REQUIREMENT:
Leave out the pictures and retype exactly the lines from the one with "purple circle: moved 1 px up" through the end of the records.

[Opening DATA SHOWN section]

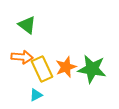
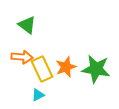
green star: moved 4 px right
cyan triangle: moved 2 px right
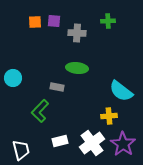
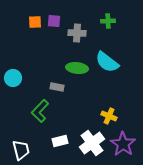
cyan semicircle: moved 14 px left, 29 px up
yellow cross: rotated 28 degrees clockwise
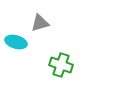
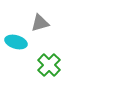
green cross: moved 12 px left; rotated 25 degrees clockwise
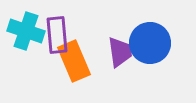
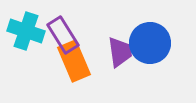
purple rectangle: moved 6 px right; rotated 27 degrees counterclockwise
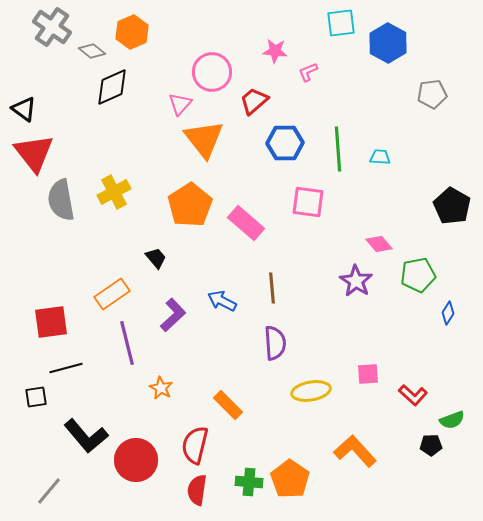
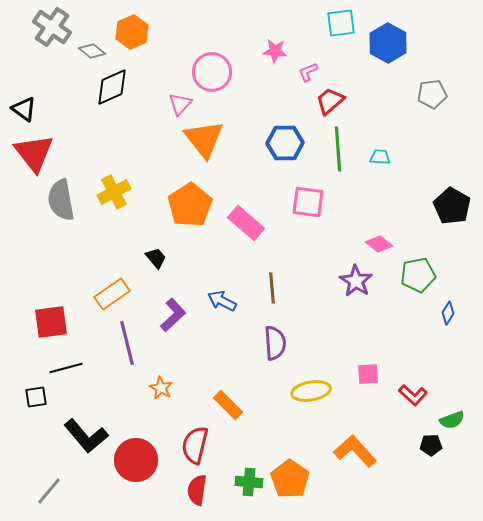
red trapezoid at (254, 101): moved 76 px right
pink diamond at (379, 244): rotated 12 degrees counterclockwise
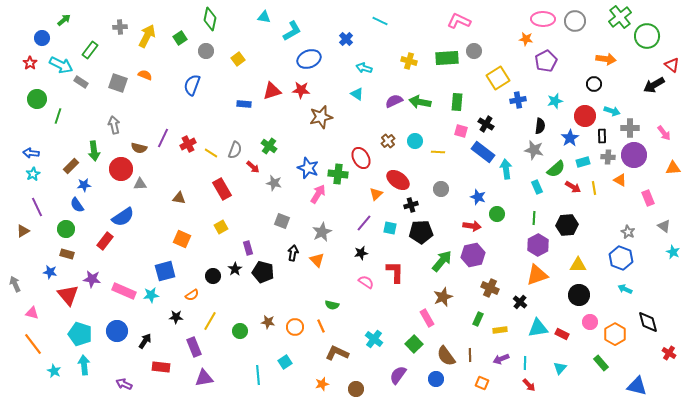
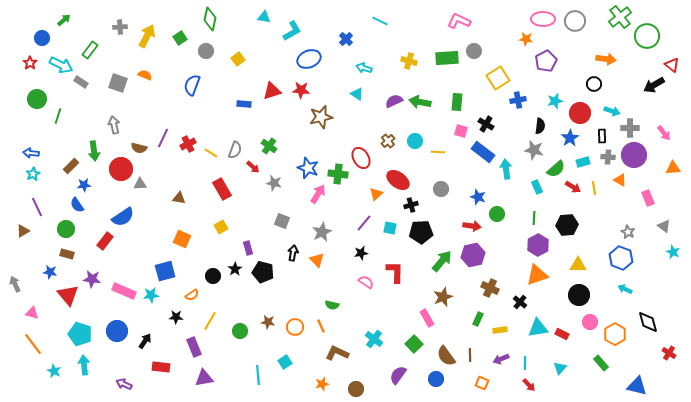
red circle at (585, 116): moved 5 px left, 3 px up
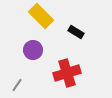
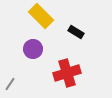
purple circle: moved 1 px up
gray line: moved 7 px left, 1 px up
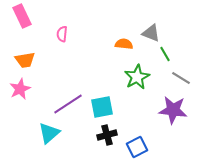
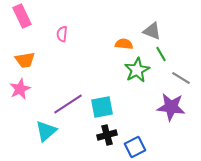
gray triangle: moved 1 px right, 2 px up
green line: moved 4 px left
green star: moved 7 px up
purple star: moved 2 px left, 3 px up
cyan triangle: moved 3 px left, 2 px up
blue square: moved 2 px left
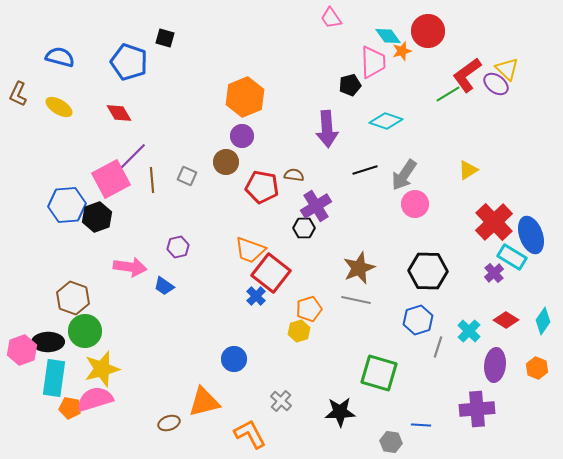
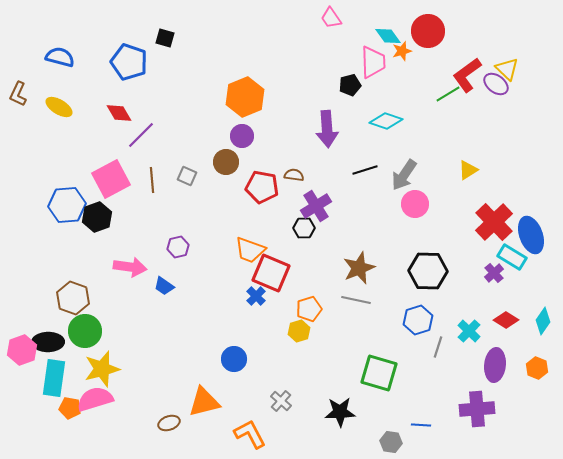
purple line at (133, 156): moved 8 px right, 21 px up
red square at (271, 273): rotated 15 degrees counterclockwise
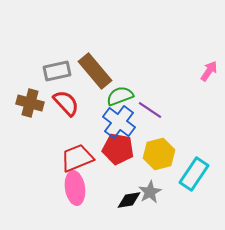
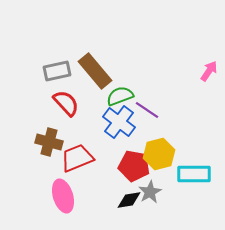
brown cross: moved 19 px right, 39 px down
purple line: moved 3 px left
red pentagon: moved 16 px right, 17 px down
cyan rectangle: rotated 56 degrees clockwise
pink ellipse: moved 12 px left, 8 px down; rotated 8 degrees counterclockwise
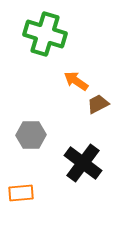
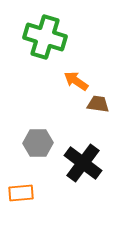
green cross: moved 3 px down
brown trapezoid: rotated 35 degrees clockwise
gray hexagon: moved 7 px right, 8 px down
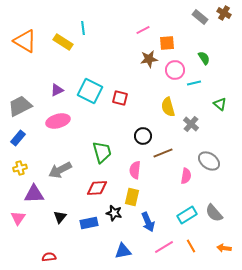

[Closing DATA SHOWN section]

SOLUTION TO THE EXERCISE:
purple circle: moved 1 px up
gray line: moved 7 px left, 1 px up
gray triangle: moved 1 px right, 2 px up
green line: moved 4 px left
green star: moved 7 px up
purple star: moved 2 px left, 3 px up
cyan triangle: moved 3 px left, 2 px up
blue square: moved 2 px left
purple line at (133, 156): moved 8 px right, 21 px up
red square at (271, 273): rotated 15 degrees counterclockwise
brown cross: moved 19 px right, 39 px down
purple line: moved 3 px left
red pentagon: moved 16 px right, 17 px down
cyan rectangle: rotated 56 degrees clockwise
pink ellipse: moved 12 px left, 8 px down; rotated 8 degrees counterclockwise
green cross: moved 3 px down
brown trapezoid: rotated 35 degrees clockwise
gray hexagon: moved 7 px right, 8 px down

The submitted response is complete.